# Task item
Transcribe every line of the material below without change, apart from dropping the pictures.

# Information provided
- - - - - - -

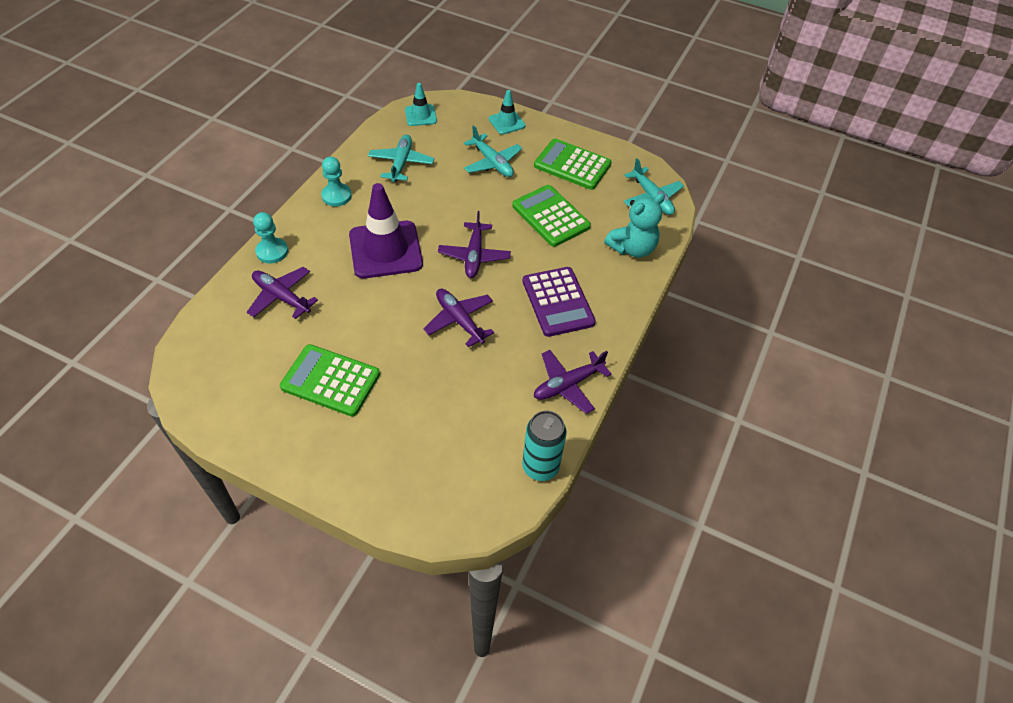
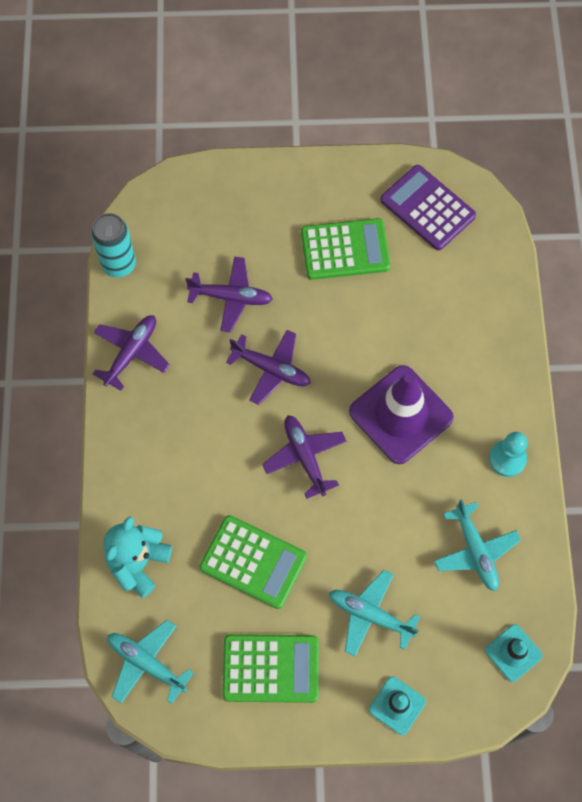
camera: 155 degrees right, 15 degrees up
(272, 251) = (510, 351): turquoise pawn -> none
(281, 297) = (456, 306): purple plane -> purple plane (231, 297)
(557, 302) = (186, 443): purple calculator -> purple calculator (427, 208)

- - - - - - -

# Written reply
camera: 155 degrees right, 15 degrees up
(272, 251) = (510, 351): turquoise pawn -> none
(281, 297) = (456, 306): purple plane -> purple plane (231, 297)
(557, 302) = (186, 443): purple calculator -> purple calculator (427, 208)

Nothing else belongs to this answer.